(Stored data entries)

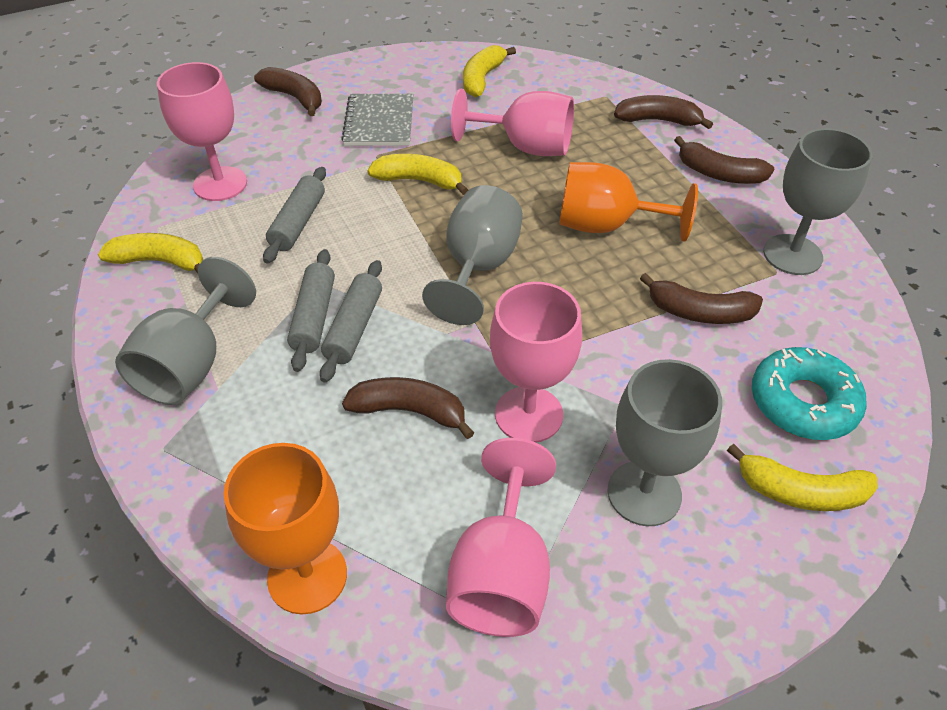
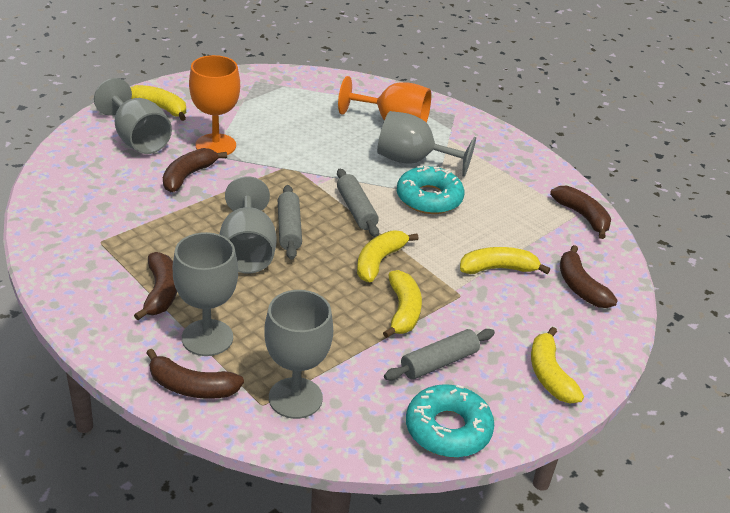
grey goblet: 4 -> 5
grey notebook: 1 -> 0
pink goblet: 4 -> 0
turquoise donut: 1 -> 2
yellow banana: 4 -> 5

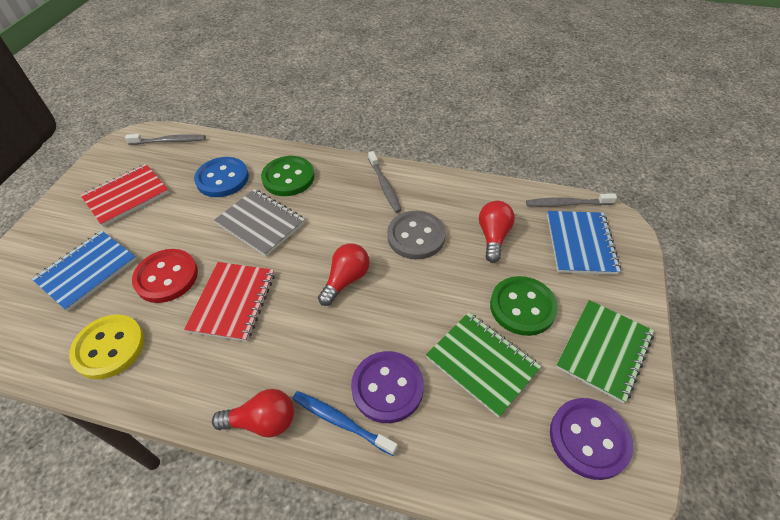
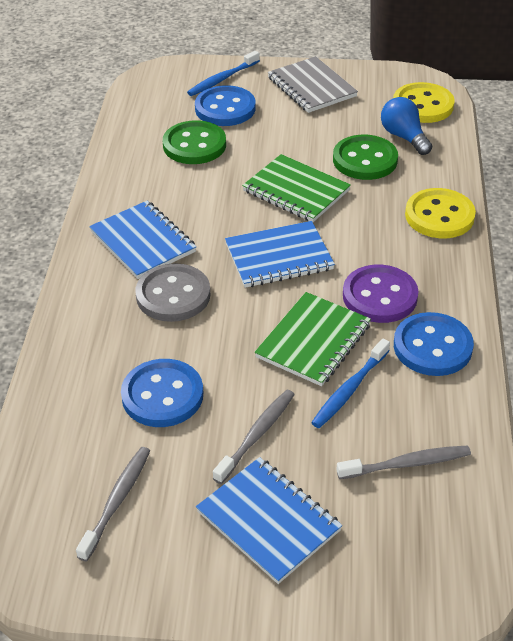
blue button: 1 -> 3
blue light bulb: 0 -> 1
blue notebook: 2 -> 3
blue toothbrush: 1 -> 2
purple button: 2 -> 1
red button: 1 -> 0
red light bulb: 3 -> 0
red notebook: 2 -> 0
yellow button: 1 -> 2

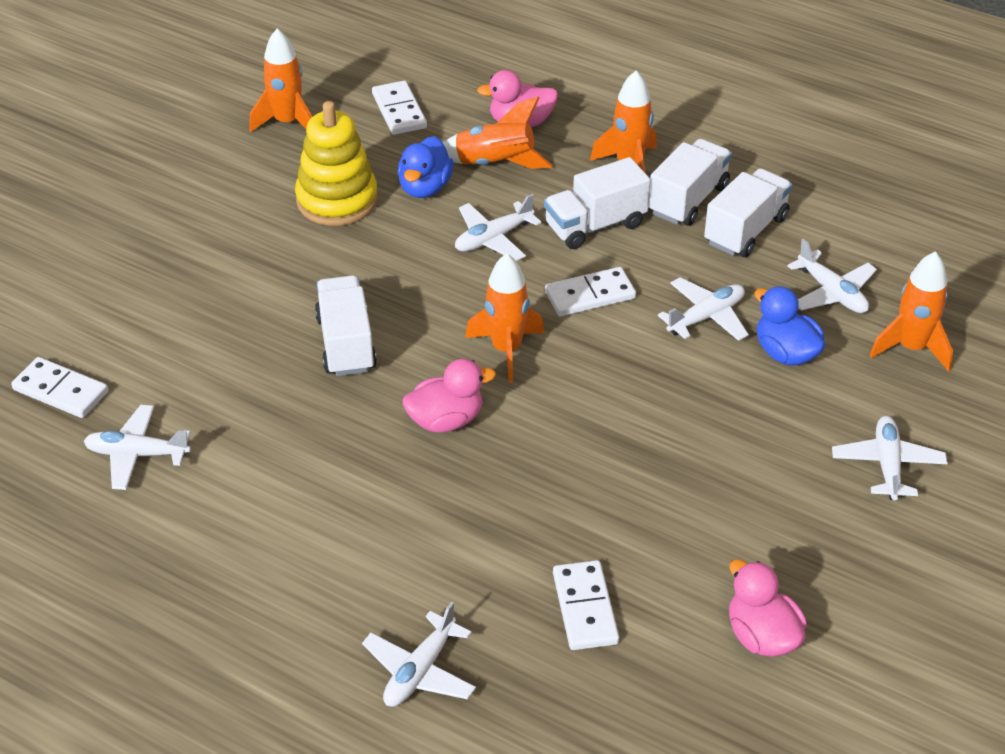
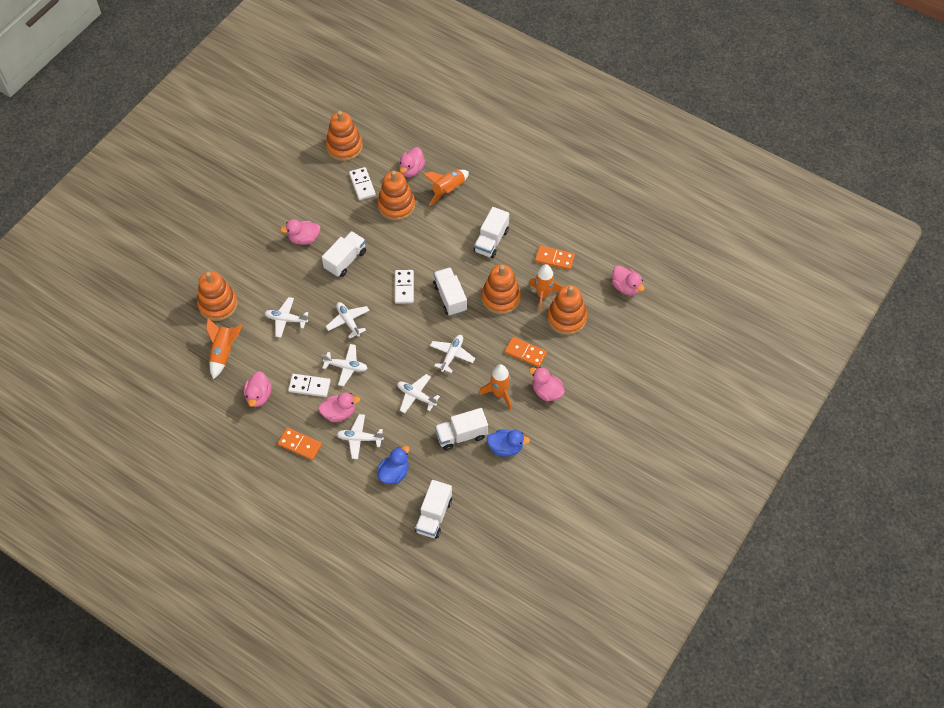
orange domino: 0 -> 3
orange rocket: 5 -> 4
orange stacking toy: 0 -> 5
pink duck: 3 -> 6
white domino: 4 -> 3
white truck: 4 -> 5
yellow stacking toy: 1 -> 0

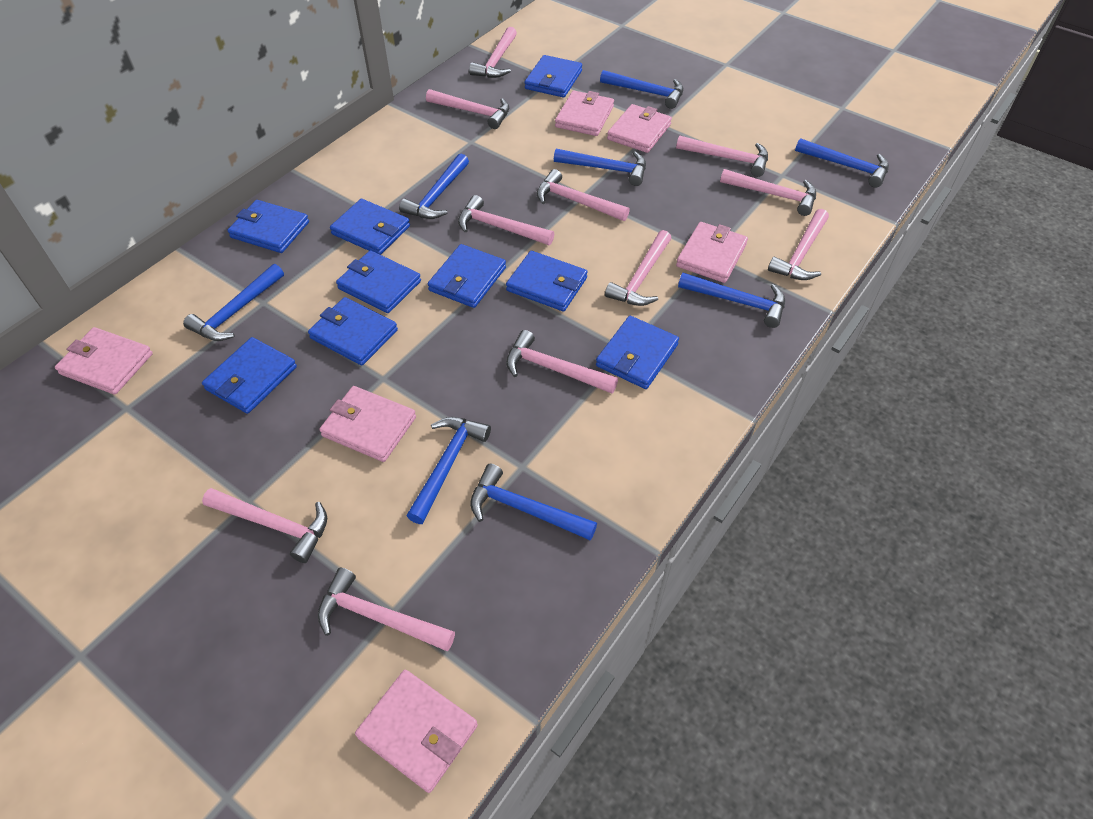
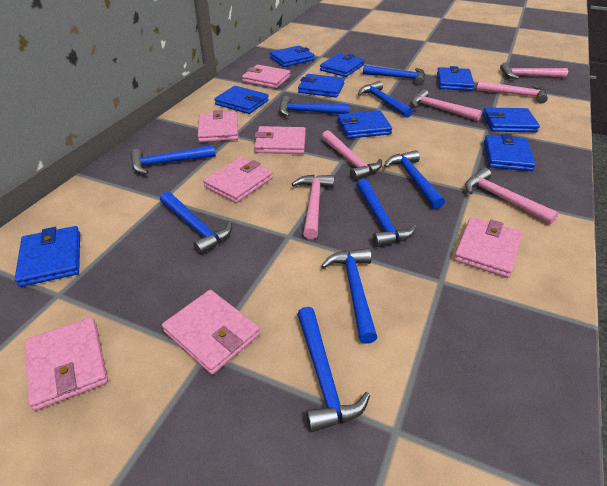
blue hammer: 8 -> 9
pink hammer: 11 -> 6
pink wallet: 6 -> 7

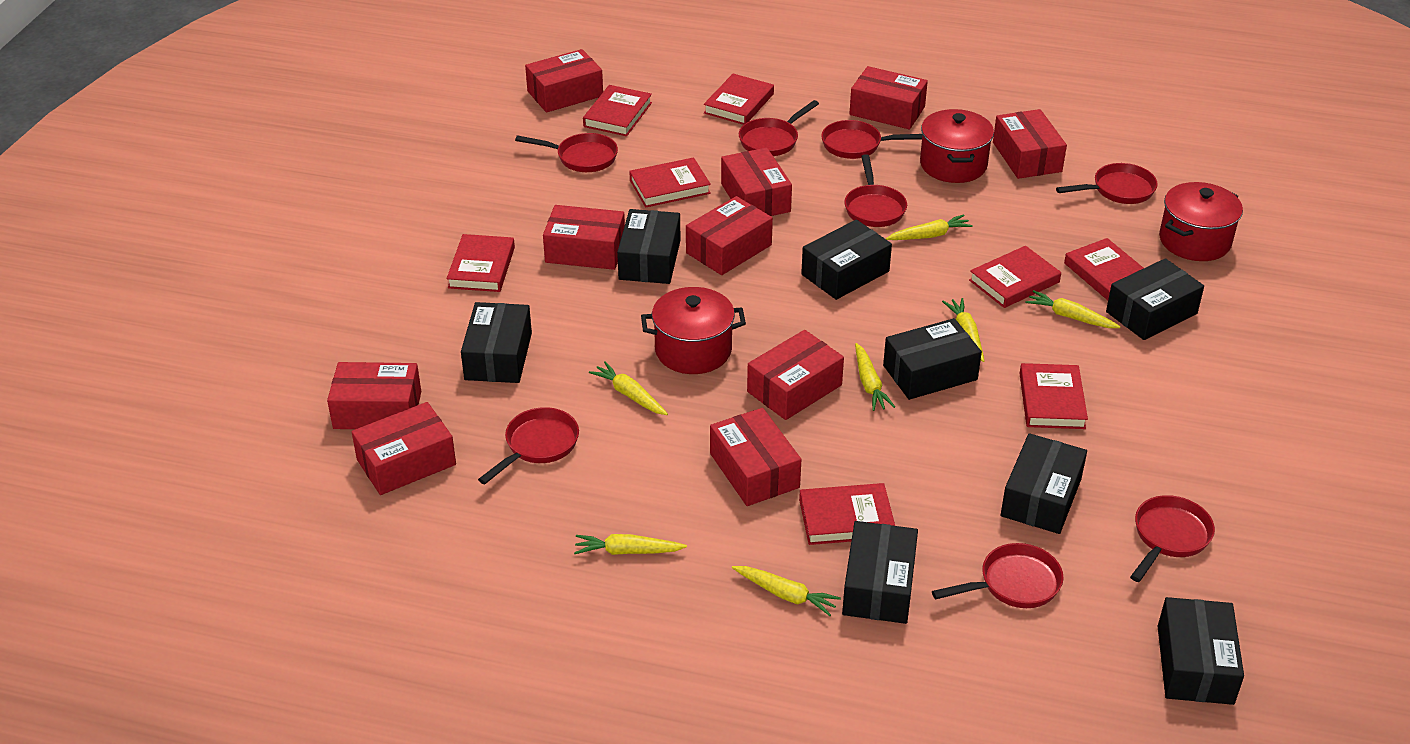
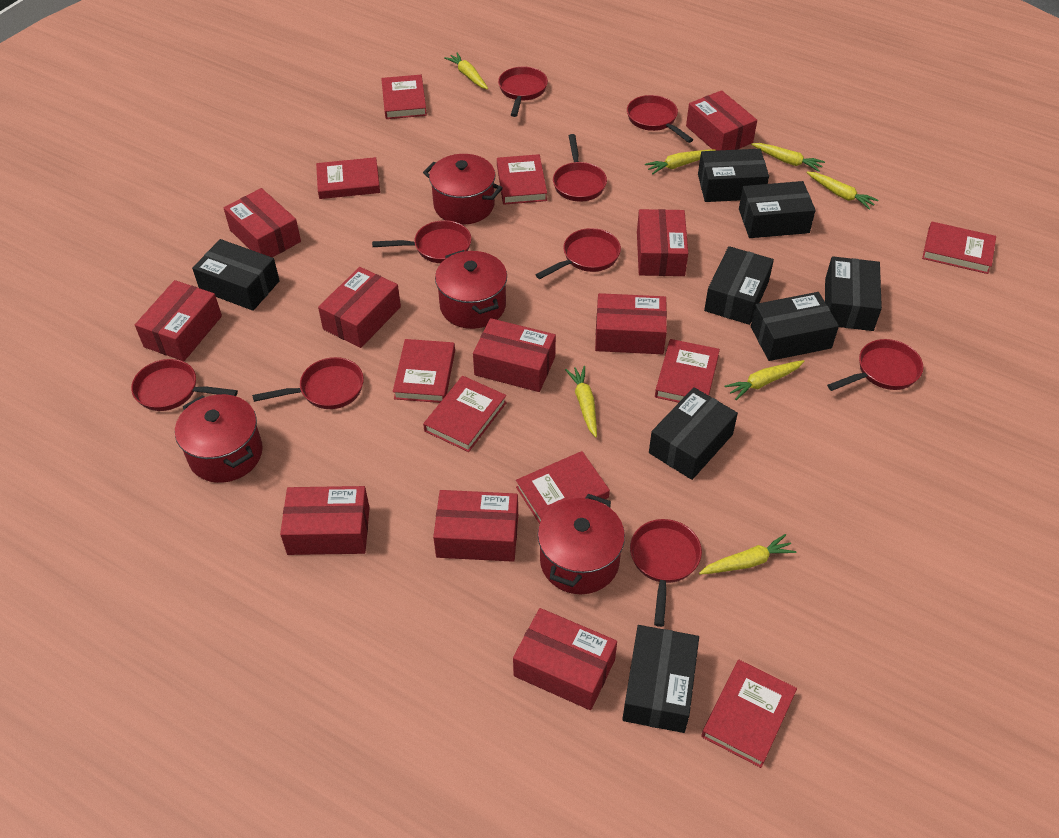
red book: 8 -> 9
red pan: 8 -> 9
red pot: 3 -> 4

Brief: The response is to contain exactly the lines from the beginning of the data through the line containing "red pan: 8 -> 9", both ends included, and nothing else; omit the pictures.

Completed exercise:
grey goblet: 4 -> 5
grey notebook: 1 -> 0
pink goblet: 4 -> 0
turquoise donut: 1 -> 2
yellow banana: 4 -> 5

blue button: 1 -> 3
blue light bulb: 0 -> 1
blue notebook: 2 -> 3
blue toothbrush: 1 -> 2
purple button: 2 -> 1
red button: 1 -> 0
red light bulb: 3 -> 0
red notebook: 2 -> 0
yellow button: 1 -> 2

orange domino: 0 -> 3
orange rocket: 5 -> 4
orange stacking toy: 0 -> 5
pink duck: 3 -> 6
white domino: 4 -> 3
white truck: 4 -> 5
yellow stacking toy: 1 -> 0

blue hammer: 8 -> 9
pink hammer: 11 -> 6
pink wallet: 6 -> 7

red book: 8 -> 9
red pan: 8 -> 9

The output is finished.